Exercise data =>
▬▬▬
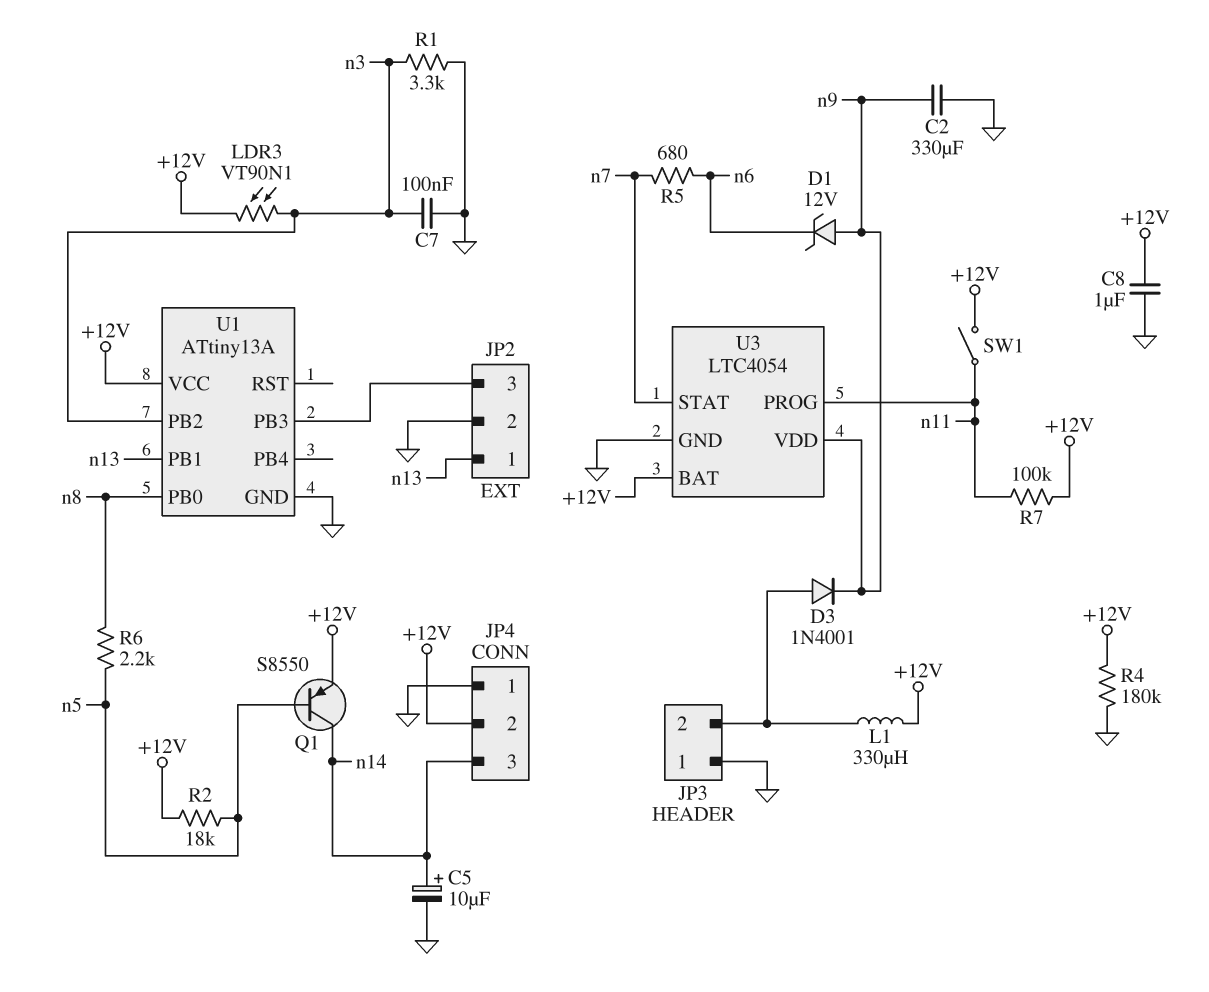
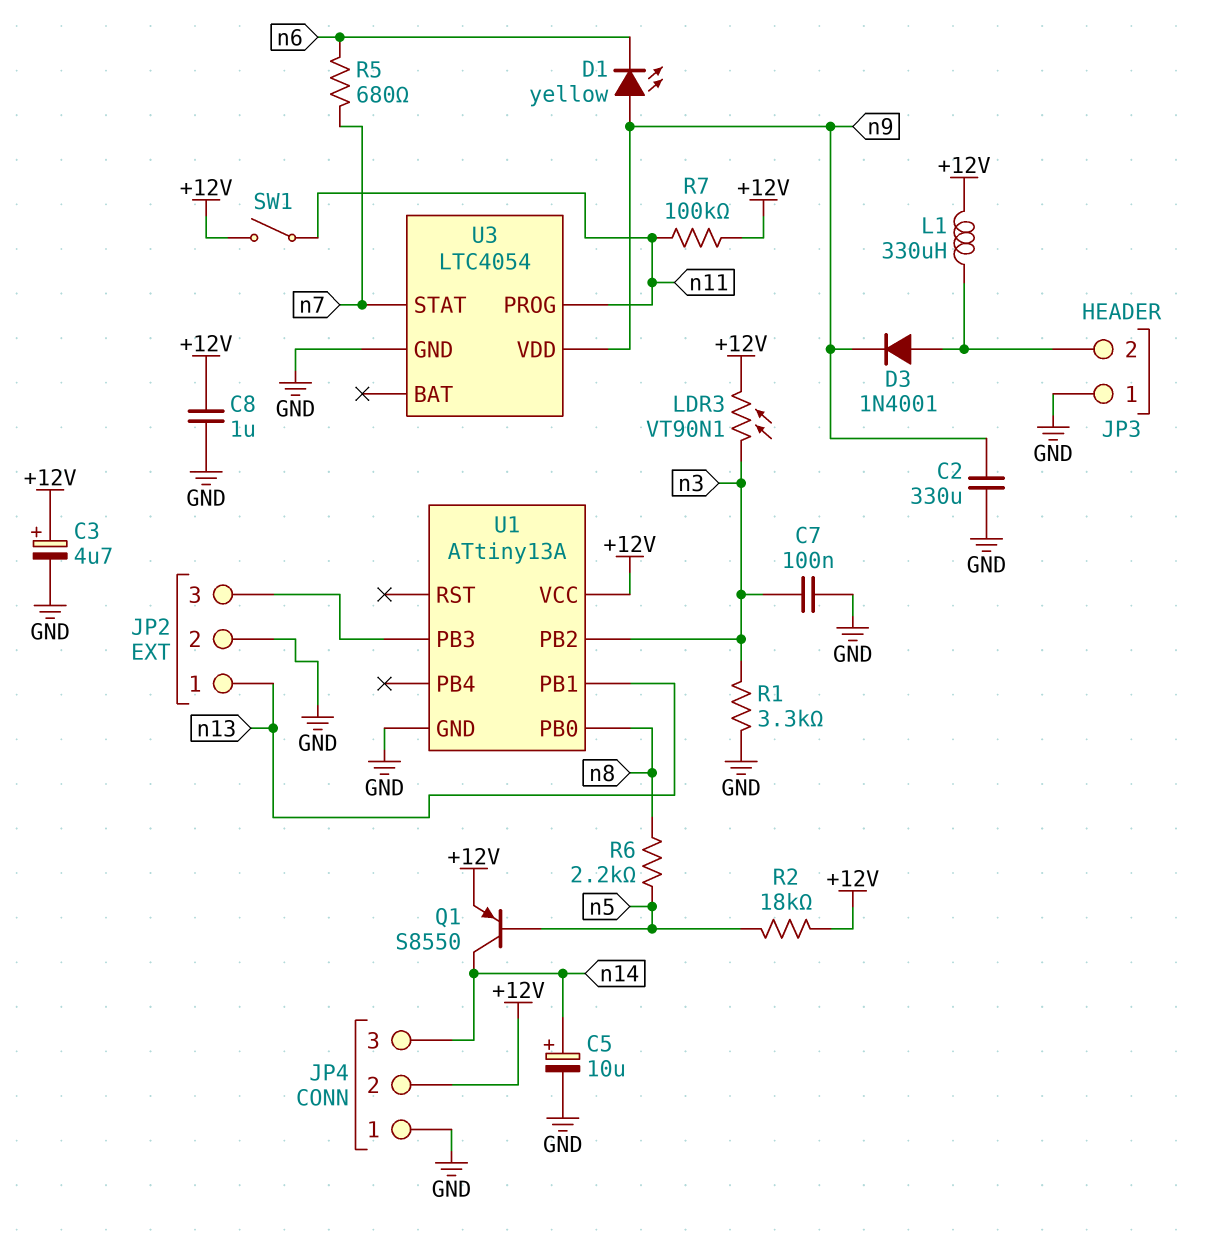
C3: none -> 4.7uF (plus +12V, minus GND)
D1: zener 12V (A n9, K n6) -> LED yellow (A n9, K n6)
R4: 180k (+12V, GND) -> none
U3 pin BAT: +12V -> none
▬▬▬
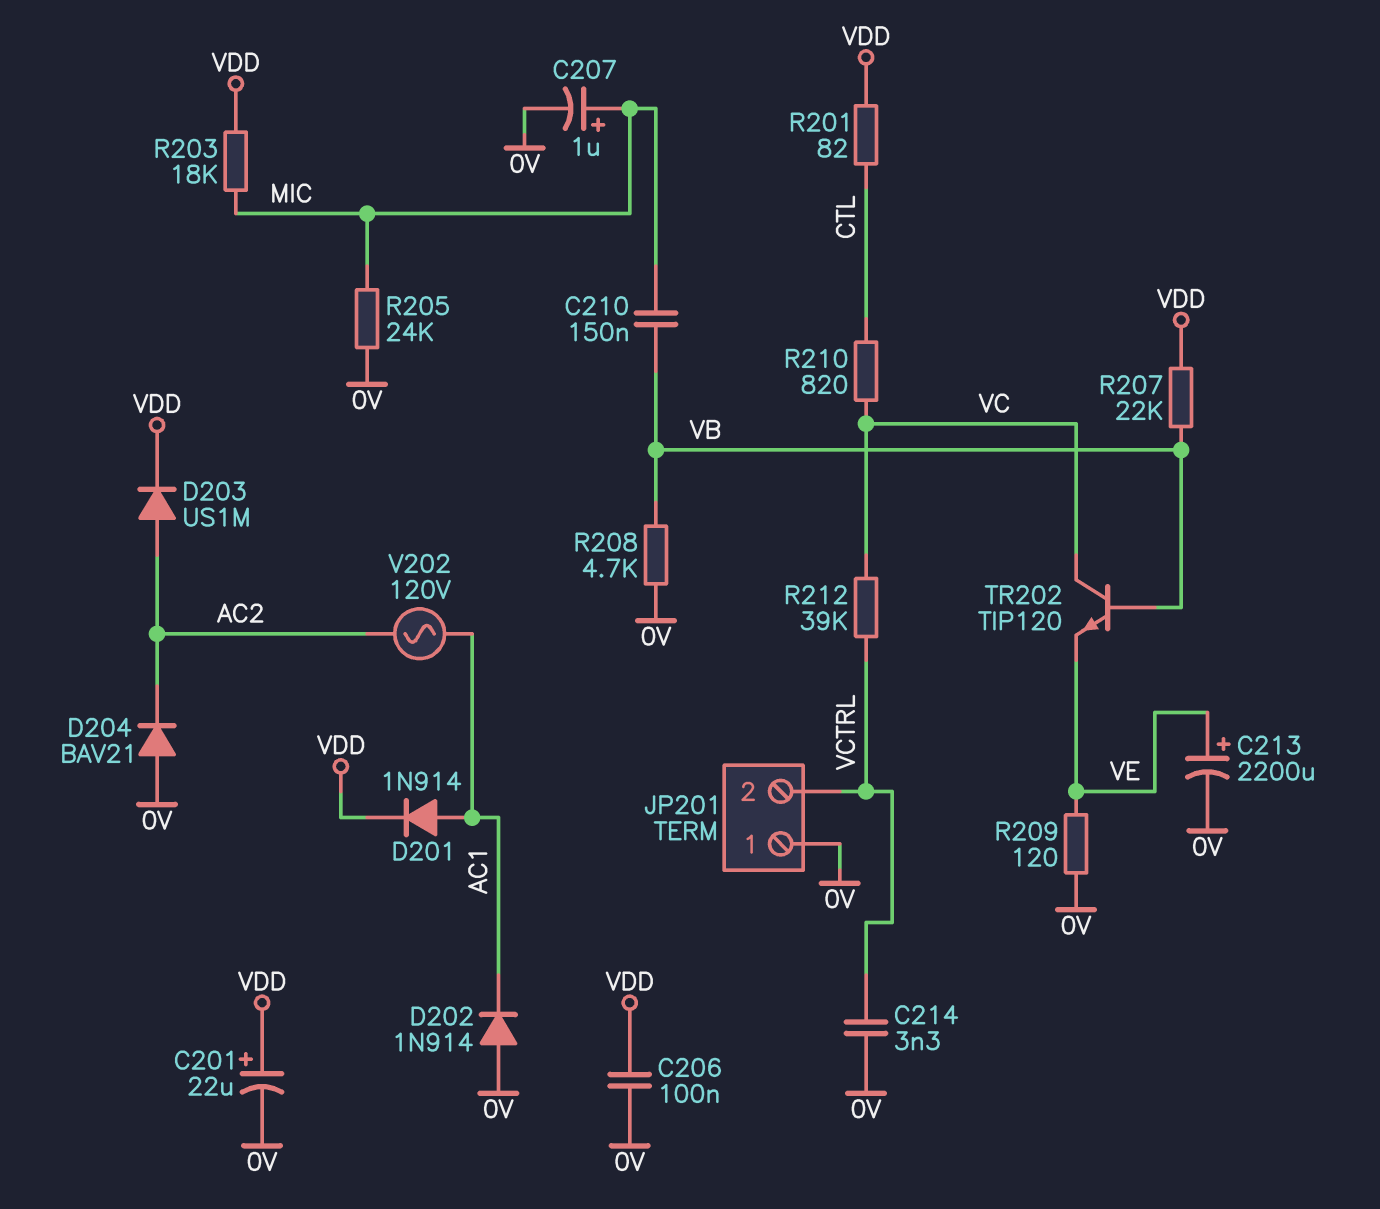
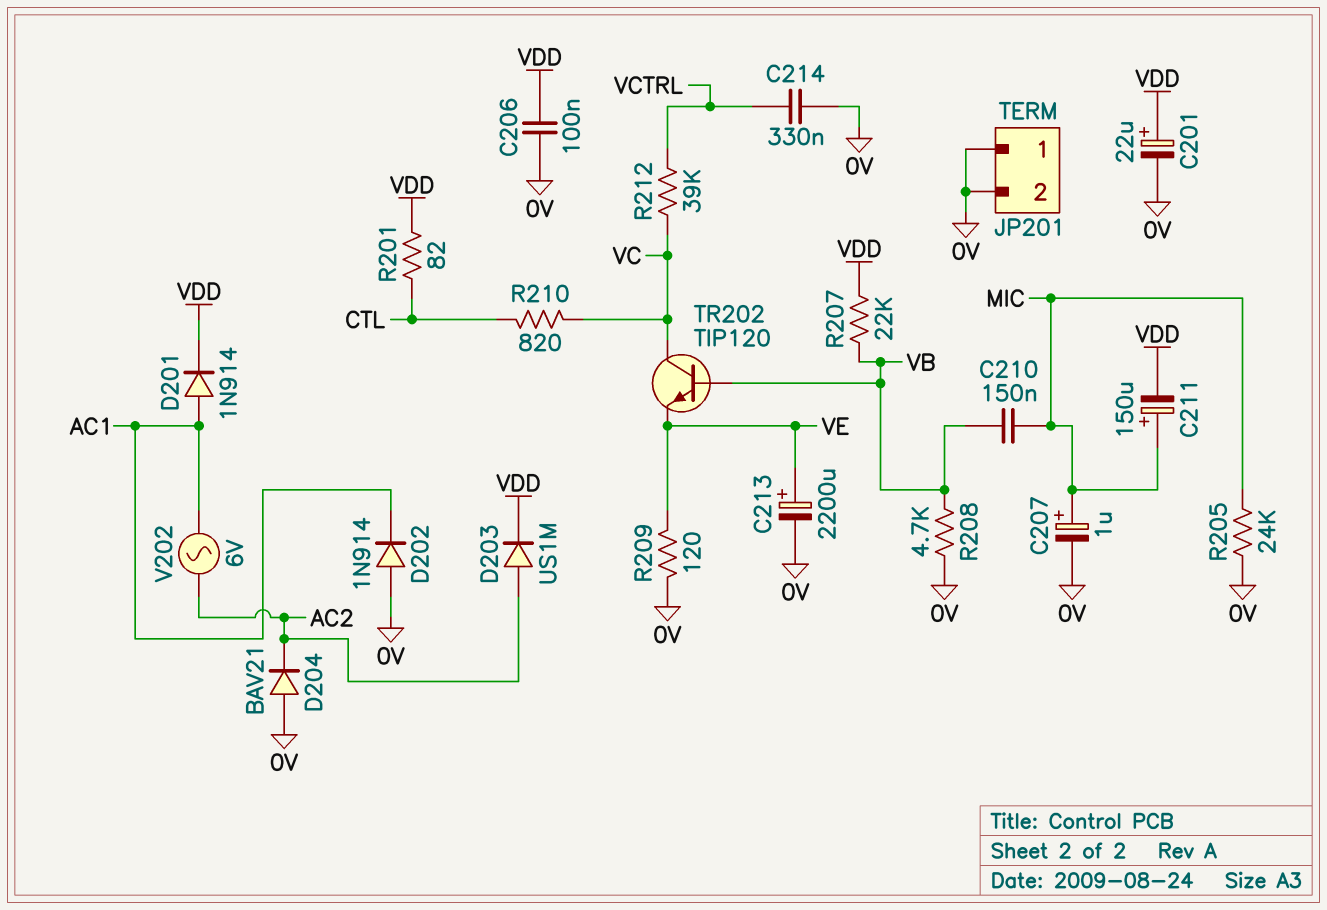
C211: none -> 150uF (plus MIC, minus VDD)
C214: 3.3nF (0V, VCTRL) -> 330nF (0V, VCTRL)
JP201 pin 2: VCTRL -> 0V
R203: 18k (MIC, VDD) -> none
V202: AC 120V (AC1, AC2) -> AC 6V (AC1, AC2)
▬▬▬
Exercise instructions =>
Give again, word for word, every line of the listing above from the one with "C211: none -> 150uF (plus MIC, minus VDD)" to the one with "V202: AC 120V (AC1, AC2) -> AC 6V (AC1, AC2)", both inclusive, and nothing beyond them.

Response to the task =>
C211: none -> 150uF (plus MIC, minus VDD)
C214: 3.3nF (0V, VCTRL) -> 330nF (0V, VCTRL)
JP201 pin 2: VCTRL -> 0V
R203: 18k (MIC, VDD) -> none
V202: AC 120V (AC1, AC2) -> AC 6V (AC1, AC2)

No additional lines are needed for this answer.